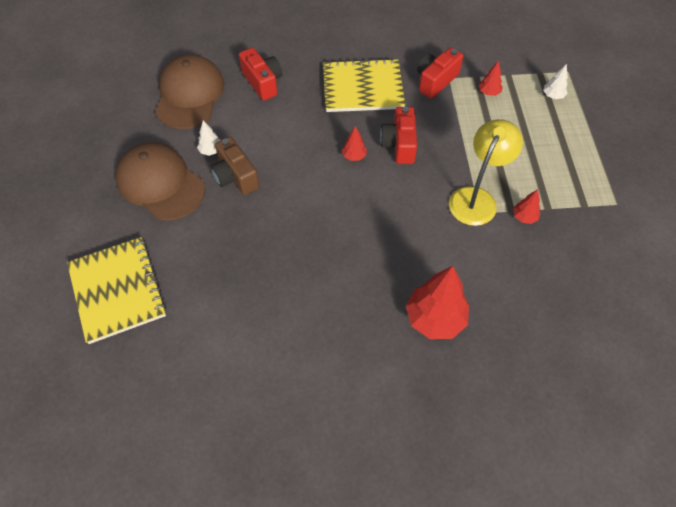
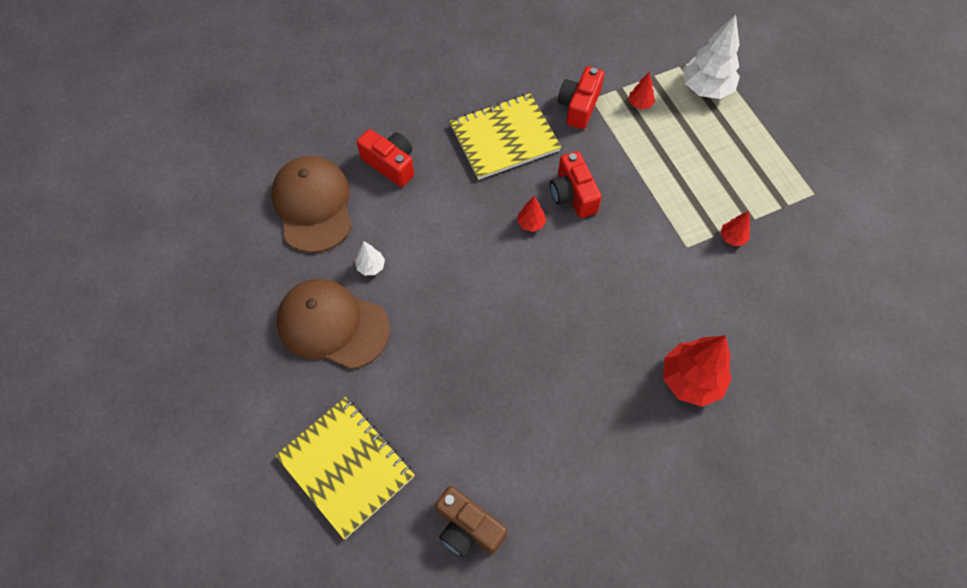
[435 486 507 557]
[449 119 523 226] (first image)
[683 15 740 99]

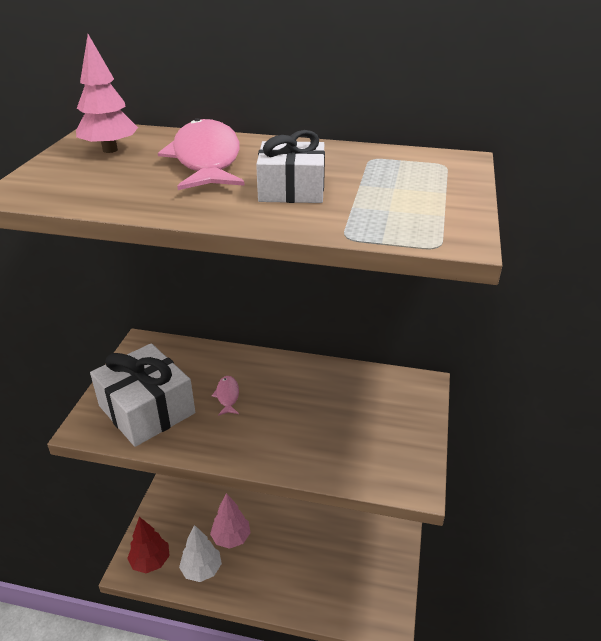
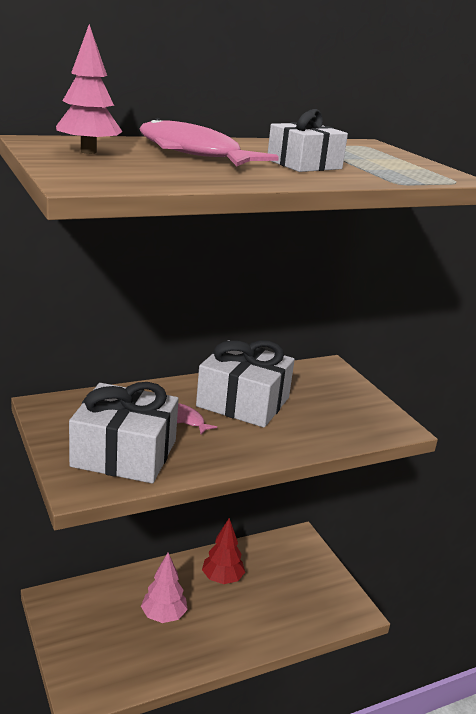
[202 518 245 584]
[179 525 222 582] (first image)
[196 340 295 428]

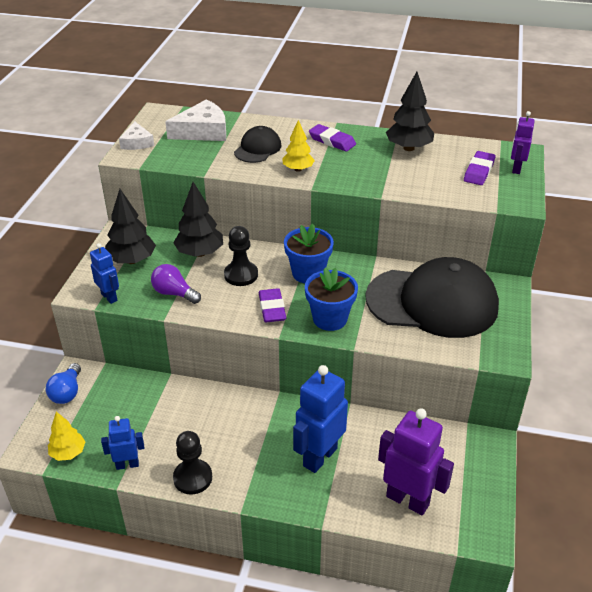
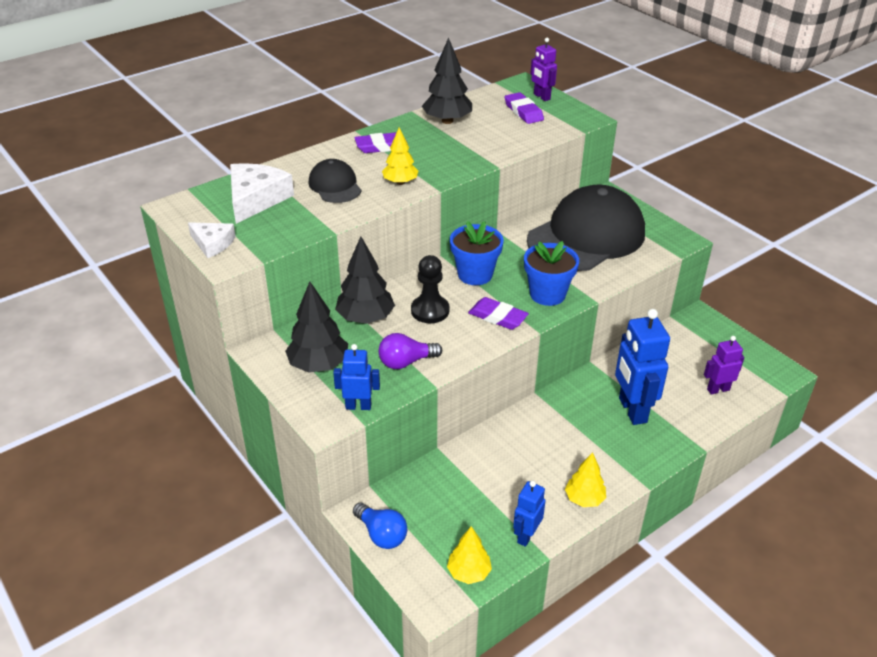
[565 452 606 507]
[704 336 744 395]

• WHAT YOU NEED TO DO:
Write out only the lines from the one that contains "[179 525 222 582] (first image)" through the last line of the records above, both included, word for word and without the pictures.

• ANSWER SECTION:
[179 525 222 582] (first image)
[196 340 295 428]

[565 452 606 507]
[704 336 744 395]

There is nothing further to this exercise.